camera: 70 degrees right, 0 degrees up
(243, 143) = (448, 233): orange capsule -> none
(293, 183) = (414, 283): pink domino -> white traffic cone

○ ○ ○

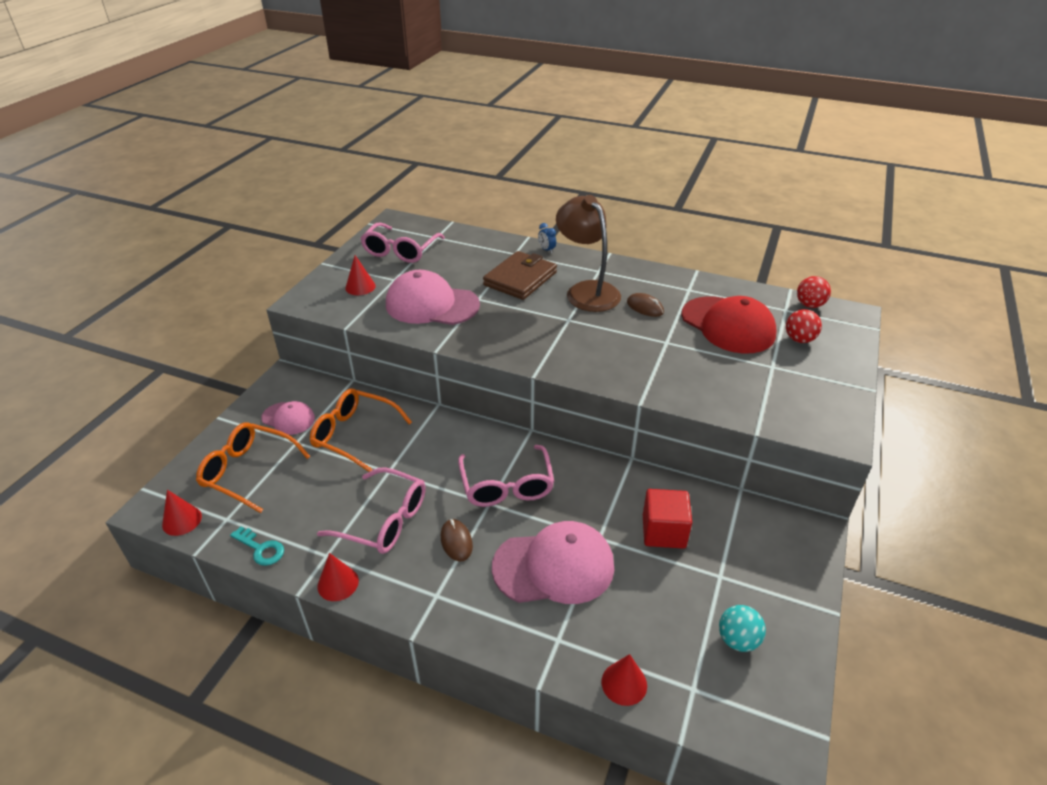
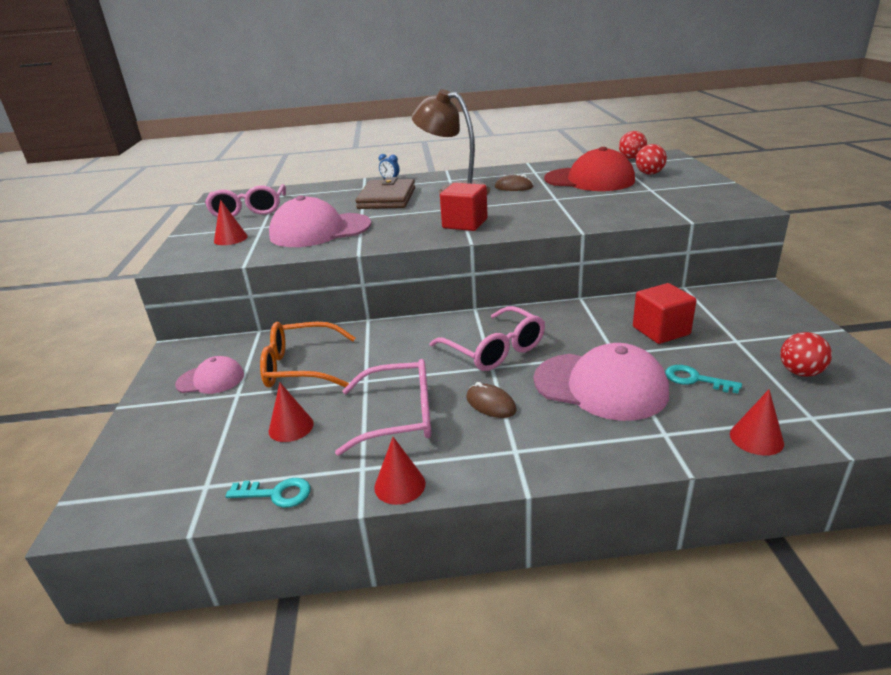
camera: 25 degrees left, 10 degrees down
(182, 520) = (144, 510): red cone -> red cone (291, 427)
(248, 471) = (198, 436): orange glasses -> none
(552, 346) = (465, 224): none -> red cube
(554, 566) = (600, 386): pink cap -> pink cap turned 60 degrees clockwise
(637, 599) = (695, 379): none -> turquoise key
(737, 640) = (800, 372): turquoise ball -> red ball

○ ○ ○

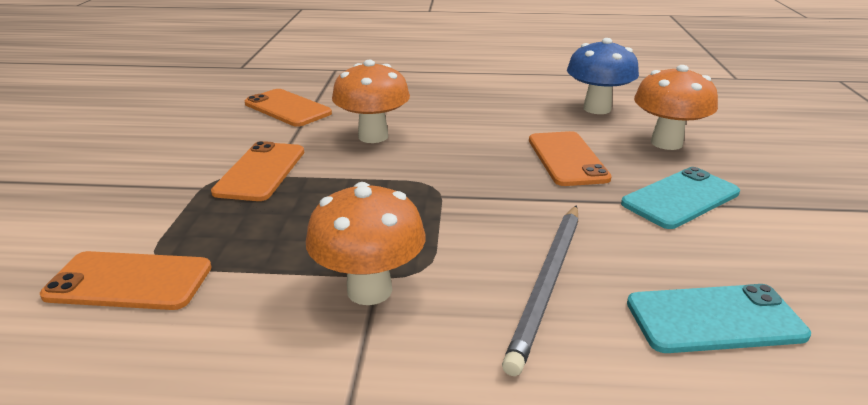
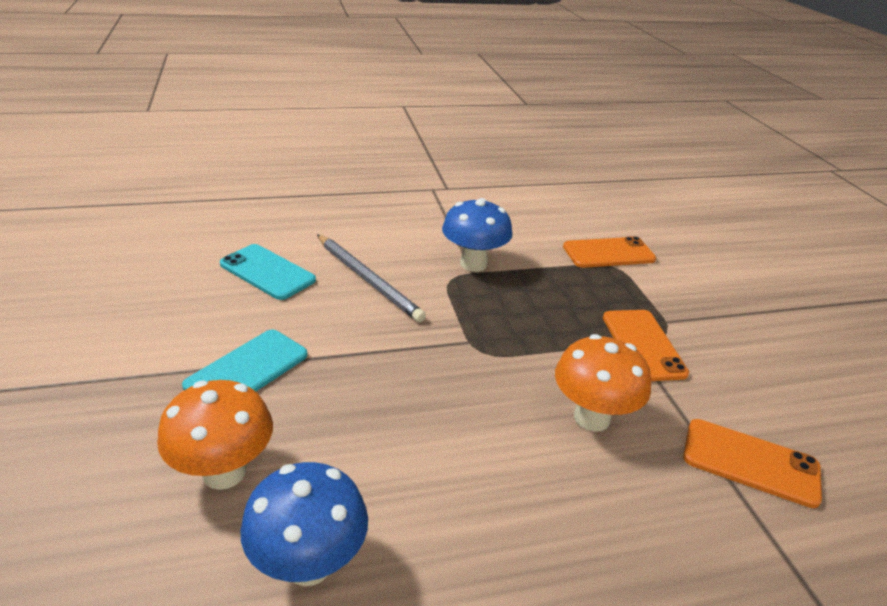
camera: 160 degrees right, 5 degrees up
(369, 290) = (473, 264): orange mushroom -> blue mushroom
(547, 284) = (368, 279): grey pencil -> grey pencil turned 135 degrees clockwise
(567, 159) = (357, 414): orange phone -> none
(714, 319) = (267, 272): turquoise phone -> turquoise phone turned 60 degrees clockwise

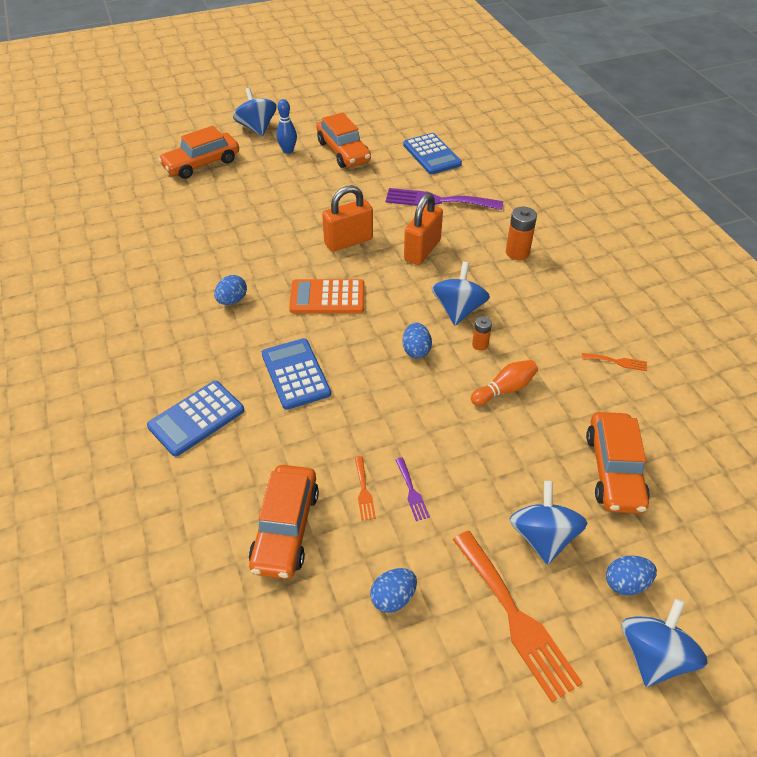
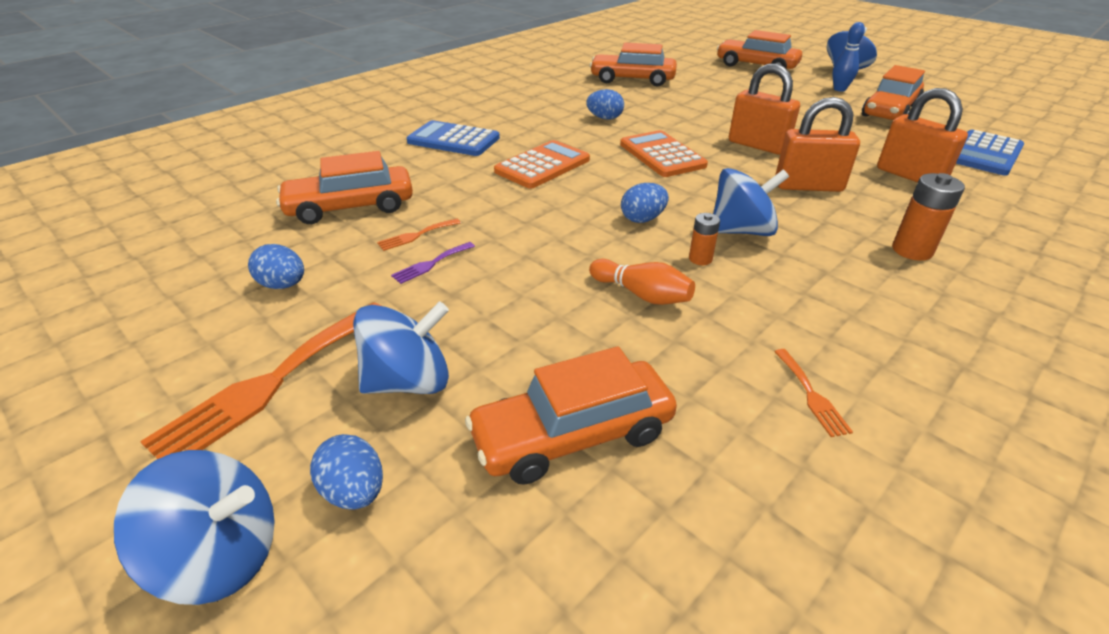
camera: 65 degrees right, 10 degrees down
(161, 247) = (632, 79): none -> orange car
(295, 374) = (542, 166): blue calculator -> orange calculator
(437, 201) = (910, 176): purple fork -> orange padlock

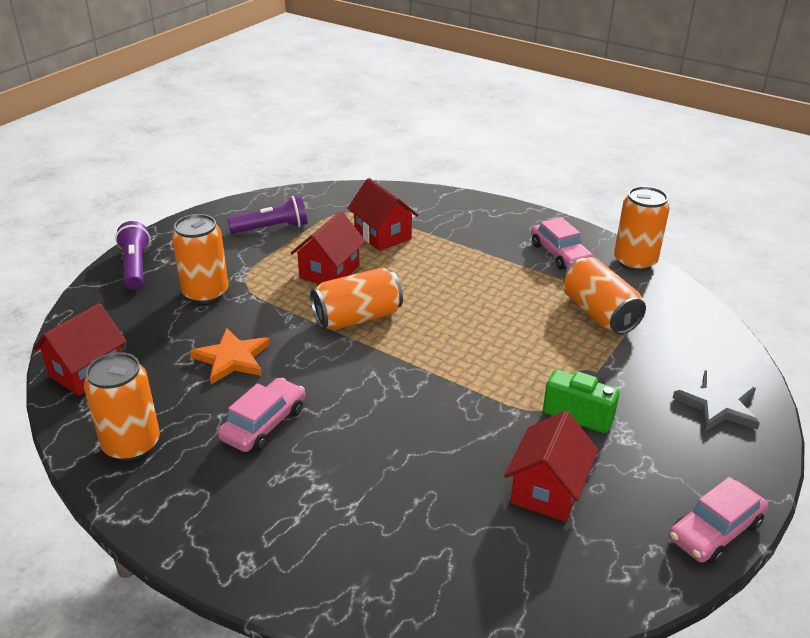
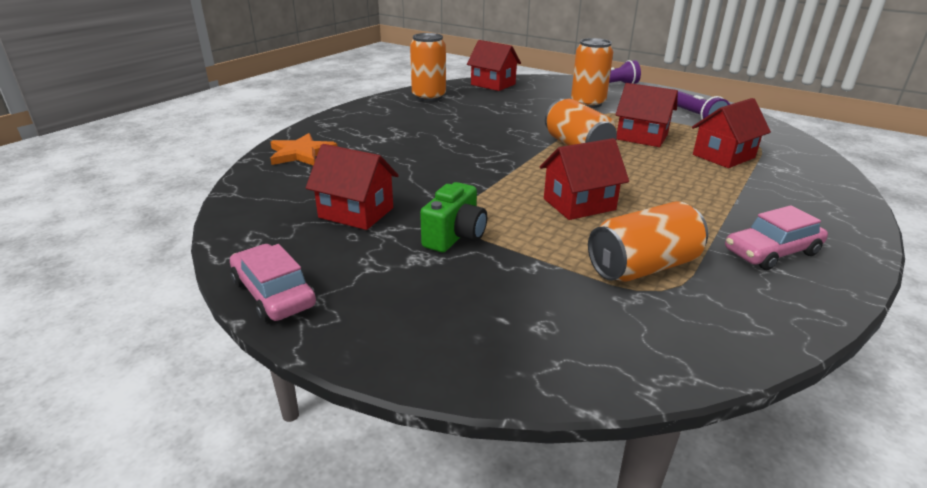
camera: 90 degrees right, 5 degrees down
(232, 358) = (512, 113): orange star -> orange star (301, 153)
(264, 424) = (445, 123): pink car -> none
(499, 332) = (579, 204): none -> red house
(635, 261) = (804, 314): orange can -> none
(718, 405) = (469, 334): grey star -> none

○ ○ ○

** Goal of the exercise **
Search the entries for "turquoise" and copy out each line that has it.

** Task response **
(637, 599) = (695, 379): none -> turquoise key
(737, 640) = (800, 372): turquoise ball -> red ball
(714, 319) = (267, 272): turquoise phone -> turquoise phone turned 60 degrees clockwise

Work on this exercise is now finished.